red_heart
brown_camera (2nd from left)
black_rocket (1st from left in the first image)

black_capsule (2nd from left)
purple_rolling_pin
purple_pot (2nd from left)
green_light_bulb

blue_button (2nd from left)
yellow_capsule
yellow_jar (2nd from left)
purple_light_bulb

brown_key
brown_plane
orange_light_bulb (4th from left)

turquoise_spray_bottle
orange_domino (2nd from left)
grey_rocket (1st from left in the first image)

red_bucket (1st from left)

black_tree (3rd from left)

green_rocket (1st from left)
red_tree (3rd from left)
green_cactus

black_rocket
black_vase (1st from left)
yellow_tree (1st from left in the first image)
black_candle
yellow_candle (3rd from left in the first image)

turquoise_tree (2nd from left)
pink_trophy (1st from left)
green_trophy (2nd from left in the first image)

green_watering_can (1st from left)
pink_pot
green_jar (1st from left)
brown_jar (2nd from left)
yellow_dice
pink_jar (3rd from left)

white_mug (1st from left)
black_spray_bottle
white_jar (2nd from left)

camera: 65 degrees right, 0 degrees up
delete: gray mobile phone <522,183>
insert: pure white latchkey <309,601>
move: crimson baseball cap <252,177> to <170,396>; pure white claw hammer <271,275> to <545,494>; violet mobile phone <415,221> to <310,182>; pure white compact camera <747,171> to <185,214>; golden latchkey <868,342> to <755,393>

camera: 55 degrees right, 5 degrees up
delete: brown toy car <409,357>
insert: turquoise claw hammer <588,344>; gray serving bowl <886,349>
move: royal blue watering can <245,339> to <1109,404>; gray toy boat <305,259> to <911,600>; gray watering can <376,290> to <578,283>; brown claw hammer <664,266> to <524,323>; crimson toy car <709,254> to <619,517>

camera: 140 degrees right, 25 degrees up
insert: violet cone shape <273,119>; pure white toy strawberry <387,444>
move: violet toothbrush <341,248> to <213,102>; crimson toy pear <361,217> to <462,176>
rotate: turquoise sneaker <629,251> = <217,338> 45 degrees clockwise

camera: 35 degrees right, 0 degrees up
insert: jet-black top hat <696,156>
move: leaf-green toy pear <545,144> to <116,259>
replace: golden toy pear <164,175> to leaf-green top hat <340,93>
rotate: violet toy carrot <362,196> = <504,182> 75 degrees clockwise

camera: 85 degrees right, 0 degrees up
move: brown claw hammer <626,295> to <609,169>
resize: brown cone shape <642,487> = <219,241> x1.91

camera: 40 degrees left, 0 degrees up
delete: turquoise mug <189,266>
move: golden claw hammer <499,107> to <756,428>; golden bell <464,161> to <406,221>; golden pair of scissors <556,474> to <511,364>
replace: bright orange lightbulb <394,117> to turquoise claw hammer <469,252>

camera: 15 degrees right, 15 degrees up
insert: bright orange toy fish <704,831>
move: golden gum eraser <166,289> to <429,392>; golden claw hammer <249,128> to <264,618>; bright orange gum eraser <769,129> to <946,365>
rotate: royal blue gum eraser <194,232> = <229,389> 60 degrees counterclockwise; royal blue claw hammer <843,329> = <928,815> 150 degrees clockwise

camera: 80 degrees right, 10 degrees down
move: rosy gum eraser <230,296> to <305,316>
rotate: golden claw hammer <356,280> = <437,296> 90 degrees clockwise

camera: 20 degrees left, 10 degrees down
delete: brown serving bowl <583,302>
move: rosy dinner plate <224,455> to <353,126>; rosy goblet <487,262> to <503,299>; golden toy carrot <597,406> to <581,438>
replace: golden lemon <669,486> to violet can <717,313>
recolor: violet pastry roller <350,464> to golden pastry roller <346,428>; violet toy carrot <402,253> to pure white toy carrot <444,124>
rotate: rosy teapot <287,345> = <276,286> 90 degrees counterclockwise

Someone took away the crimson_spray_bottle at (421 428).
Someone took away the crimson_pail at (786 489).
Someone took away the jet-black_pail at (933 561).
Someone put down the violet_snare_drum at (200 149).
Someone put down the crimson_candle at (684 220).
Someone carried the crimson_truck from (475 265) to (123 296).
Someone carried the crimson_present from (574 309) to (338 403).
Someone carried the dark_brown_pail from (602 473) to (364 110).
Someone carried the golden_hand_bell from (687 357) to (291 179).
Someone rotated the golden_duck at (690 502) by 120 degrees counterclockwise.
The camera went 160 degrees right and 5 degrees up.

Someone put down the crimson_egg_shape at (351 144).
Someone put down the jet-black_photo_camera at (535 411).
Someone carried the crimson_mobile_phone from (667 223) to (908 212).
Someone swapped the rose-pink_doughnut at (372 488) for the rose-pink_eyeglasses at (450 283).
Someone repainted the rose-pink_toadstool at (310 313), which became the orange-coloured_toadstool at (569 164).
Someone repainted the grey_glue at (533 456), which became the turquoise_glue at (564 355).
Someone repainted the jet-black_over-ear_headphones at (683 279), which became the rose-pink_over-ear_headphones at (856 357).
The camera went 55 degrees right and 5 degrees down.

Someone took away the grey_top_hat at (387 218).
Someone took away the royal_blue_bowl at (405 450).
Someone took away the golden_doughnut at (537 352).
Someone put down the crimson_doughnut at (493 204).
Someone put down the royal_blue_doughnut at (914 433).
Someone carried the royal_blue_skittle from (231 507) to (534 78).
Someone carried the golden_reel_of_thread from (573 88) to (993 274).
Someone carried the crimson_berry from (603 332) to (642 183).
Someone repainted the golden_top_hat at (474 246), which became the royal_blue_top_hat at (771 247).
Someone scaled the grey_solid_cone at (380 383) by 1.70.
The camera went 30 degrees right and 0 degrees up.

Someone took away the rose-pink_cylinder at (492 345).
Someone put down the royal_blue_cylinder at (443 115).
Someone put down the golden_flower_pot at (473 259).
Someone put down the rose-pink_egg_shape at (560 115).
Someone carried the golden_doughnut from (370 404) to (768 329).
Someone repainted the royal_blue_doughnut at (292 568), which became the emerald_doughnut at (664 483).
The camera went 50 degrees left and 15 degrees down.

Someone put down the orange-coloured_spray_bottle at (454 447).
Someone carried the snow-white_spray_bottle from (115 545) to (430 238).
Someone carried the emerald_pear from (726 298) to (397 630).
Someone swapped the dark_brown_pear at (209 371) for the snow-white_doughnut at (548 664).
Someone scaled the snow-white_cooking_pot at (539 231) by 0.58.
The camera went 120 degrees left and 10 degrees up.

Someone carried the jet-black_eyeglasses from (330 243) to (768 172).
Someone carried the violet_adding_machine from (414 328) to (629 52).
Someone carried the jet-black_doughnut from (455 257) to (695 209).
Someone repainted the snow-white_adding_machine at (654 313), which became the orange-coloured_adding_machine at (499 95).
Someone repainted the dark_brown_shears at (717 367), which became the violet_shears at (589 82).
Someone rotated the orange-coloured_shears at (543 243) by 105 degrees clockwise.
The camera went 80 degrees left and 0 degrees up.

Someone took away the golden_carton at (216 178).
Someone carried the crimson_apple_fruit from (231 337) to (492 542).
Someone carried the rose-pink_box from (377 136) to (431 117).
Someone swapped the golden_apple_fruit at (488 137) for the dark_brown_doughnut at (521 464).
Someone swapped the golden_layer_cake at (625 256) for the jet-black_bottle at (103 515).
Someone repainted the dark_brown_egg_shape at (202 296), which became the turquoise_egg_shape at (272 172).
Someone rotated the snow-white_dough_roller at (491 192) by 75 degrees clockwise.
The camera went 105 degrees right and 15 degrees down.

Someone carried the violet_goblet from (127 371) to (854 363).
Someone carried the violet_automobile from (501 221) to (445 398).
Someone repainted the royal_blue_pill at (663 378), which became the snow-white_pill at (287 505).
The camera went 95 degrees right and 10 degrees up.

==========

DESCRIPTION OF THE TASK:
Your answer must be an exact copy of all the entries.

RESPONSE BELOW:
red_heart
brown_camera (2nd from left)
black_rocket (1st from left in the first image)

black_capsule (2nd from left)
purple_rolling_pin
purple_pot (2nd from left)
green_light_bulb

blue_button (2nd from left)
yellow_capsule
yellow_jar (2nd from left)
purple_light_bulb

brown_key
brown_plane
orange_light_bulb (4th from left)

turquoise_spray_bottle
orange_domino (2nd from left)
grey_rocket (1st from left in the first image)

red_bucket (1st from left)

black_tree (3rd from left)

green_rocket (1st from left)
red_tree (3rd from left)
green_cactus

black_rocket
black_vase (1st from left)
yellow_tree (1st from left in the first image)
black_candle
yellow_candle (3rd from left in the first image)

turquoise_tree (2nd from left)
pink_trophy (1st from left)
green_trophy (2nd from left in the first image)

green_watering_can (1st from left)
pink_pot
green_jar (1st from left)
brown_jar (2nd from left)
yellow_dice
pink_jar (3rd from left)

white_mug (1st from left)
black_spray_bottle
white_jar (2nd from left)

camera: 65 degrees right, 0 degrees up
delete: gray mobile phone <522,183>
insert: pure white latchkey <309,601>
move: crimson baseball cap <252,177> to <170,396>; pure white claw hammer <271,275> to <545,494>; violet mobile phone <415,221> to <310,182>; pure white compact camera <747,171> to <185,214>; golden latchkey <868,342> to <755,393>

camera: 55 degrees right, 5 degrees up
delete: brown toy car <409,357>
insert: turquoise claw hammer <588,344>; gray serving bowl <886,349>
move: royal blue watering can <245,339> to <1109,404>; gray toy boat <305,259> to <911,600>; gray watering can <376,290> to <578,283>; brown claw hammer <664,266> to <524,323>; crimson toy car <709,254> to <619,517>

camera: 140 degrees right, 25 degrees up
insert: violet cone shape <273,119>; pure white toy strawberry <387,444>
move: violet toothbrush <341,248> to <213,102>; crimson toy pear <361,217> to <462,176>
rotate: turquoise sneaker <629,251> = <217,338> 45 degrees clockwise

camera: 35 degrees right, 0 degrees up
insert: jet-black top hat <696,156>
move: leaf-green toy pear <545,144> to <116,259>
replace: golden toy pear <164,175> to leaf-green top hat <340,93>
rotate: violet toy carrot <362,196> = <504,182> 75 degrees clockwise

camera: 85 degrees right, 0 degrees up
move: brown claw hammer <626,295> to <609,169>
resize: brown cone shape <642,487> = <219,241> x1.91

camera: 40 degrees left, 0 degrees up
delete: turquoise mug <189,266>
move: golden claw hammer <499,107> to <756,428>; golden bell <464,161> to <406,221>; golden pair of scissors <556,474> to <511,364>
replace: bright orange lightbulb <394,117> to turquoise claw hammer <469,252>

camera: 15 degrees right, 15 degrees up
insert: bright orange toy fish <704,831>
move: golden gum eraser <166,289> to <429,392>; golden claw hammer <249,128> to <264,618>; bright orange gum eraser <769,129> to <946,365>
rotate: royal blue gum eraser <194,232> = <229,389> 60 degrees counterclockwise; royal blue claw hammer <843,329> = <928,815> 150 degrees clockwise

camera: 80 degrees right, 10 degrees down
move: rosy gum eraser <230,296> to <305,316>
rotate: golden claw hammer <356,280> = <437,296> 90 degrees clockwise

camera: 20 degrees left, 10 degrees down
delete: brown serving bowl <583,302>
move: rosy dinner plate <224,455> to <353,126>; rosy goblet <487,262> to <503,299>; golden toy carrot <597,406> to <581,438>
replace: golden lemon <669,486> to violet can <717,313>
recolor: violet pastry roller <350,464> to golden pastry roller <346,428>; violet toy carrot <402,253> to pure white toy carrot <444,124>
rotate: rosy teapot <287,345> = <276,286> 90 degrees counterclockwise

Someone took away the crimson_spray_bottle at (421 428).
Someone took away the crimson_pail at (786 489).
Someone took away the jet-black_pail at (933 561).
Someone put down the violet_snare_drum at (200 149).
Someone put down the crimson_candle at (684 220).
Someone carried the crimson_truck from (475 265) to (123 296).
Someone carried the crimson_present from (574 309) to (338 403).
Someone carried the dark_brown_pail from (602 473) to (364 110).
Someone carried the golden_hand_bell from (687 357) to (291 179).
Someone rotated the golden_duck at (690 502) by 120 degrees counterclockwise.
The camera went 160 degrees right and 5 degrees up.

Someone put down the crimson_egg_shape at (351 144).
Someone put down the jet-black_photo_camera at (535 411).
Someone carried the crimson_mobile_phone from (667 223) to (908 212).
Someone swapped the rose-pink_doughnut at (372 488) for the rose-pink_eyeglasses at (450 283).
Someone repainted the rose-pink_toadstool at (310 313), which became the orange-coloured_toadstool at (569 164).
Someone repainted the grey_glue at (533 456), which became the turquoise_glue at (564 355).
Someone repainted the jet-black_over-ear_headphones at (683 279), which became the rose-pink_over-ear_headphones at (856 357).
The camera went 55 degrees right and 5 degrees down.

Someone took away the grey_top_hat at (387 218).
Someone took away the royal_blue_bowl at (405 450).
Someone took away the golden_doughnut at (537 352).
Someone put down the crimson_doughnut at (493 204).
Someone put down the royal_blue_doughnut at (914 433).
Someone carried the royal_blue_skittle from (231 507) to (534 78).
Someone carried the golden_reel_of_thread from (573 88) to (993 274).
Someone carried the crimson_berry from (603 332) to (642 183).
Someone repainted the golden_top_hat at (474 246), which became the royal_blue_top_hat at (771 247).
Someone scaled the grey_solid_cone at (380 383) by 1.70.
The camera went 30 degrees right and 0 degrees up.

Someone took away the rose-pink_cylinder at (492 345).
Someone put down the royal_blue_cylinder at (443 115).
Someone put down the golden_flower_pot at (473 259).
Someone put down the rose-pink_egg_shape at (560 115).
Someone carried the golden_doughnut from (370 404) to (768 329).
Someone repainted the royal_blue_doughnut at (292 568), which became the emerald_doughnut at (664 483).
The camera went 50 degrees left and 15 degrees down.

Someone put down the orange-coloured_spray_bottle at (454 447).
Someone carried the snow-white_spray_bottle from (115 545) to (430 238).
Someone carried the emerald_pear from (726 298) to (397 630).
Someone swapped the dark_brown_pear at (209 371) for the snow-white_doughnut at (548 664).
Someone scaled the snow-white_cooking_pot at (539 231) by 0.58.
The camera went 120 degrees left and 10 degrees up.

Someone carried the jet-black_eyeglasses from (330 243) to (768 172).
Someone carried the violet_adding_machine from (414 328) to (629 52).
Someone carried the jet-black_doughnut from (455 257) to (695 209).
Someone repainted the snow-white_adding_machine at (654 313), which became the orange-coloured_adding_machine at (499 95).
Someone repainted the dark_brown_shears at (717 367), which became the violet_shears at (589 82).
Someone rotated the orange-coloured_shears at (543 243) by 105 degrees clockwise.
The camera went 80 degrees left and 0 degrees up.

Someone took away the golden_carton at (216 178).
Someone carried the crimson_apple_fruit from (231 337) to (492 542).
Someone carried the rose-pink_box from (377 136) to (431 117).
Someone swapped the golden_apple_fruit at (488 137) for the dark_brown_doughnut at (521 464).
Someone swapped the golden_layer_cake at (625 256) for the jet-black_bottle at (103 515).
Someone repainted the dark_brown_egg_shape at (202 296), which became the turquoise_egg_shape at (272 172).
Someone rotated the snow-white_dough_roller at (491 192) by 75 degrees clockwise.
The camera went 105 degrees right and 15 degrees down.

Someone carried the violet_goblet from (127 371) to (854 363).
Someone carried the violet_automobile from (501 221) to (445 398).
Someone repainted the royal_blue_pill at (663 378), which became the snow-white_pill at (287 505).
The camera went 95 degrees right and 10 degrees up.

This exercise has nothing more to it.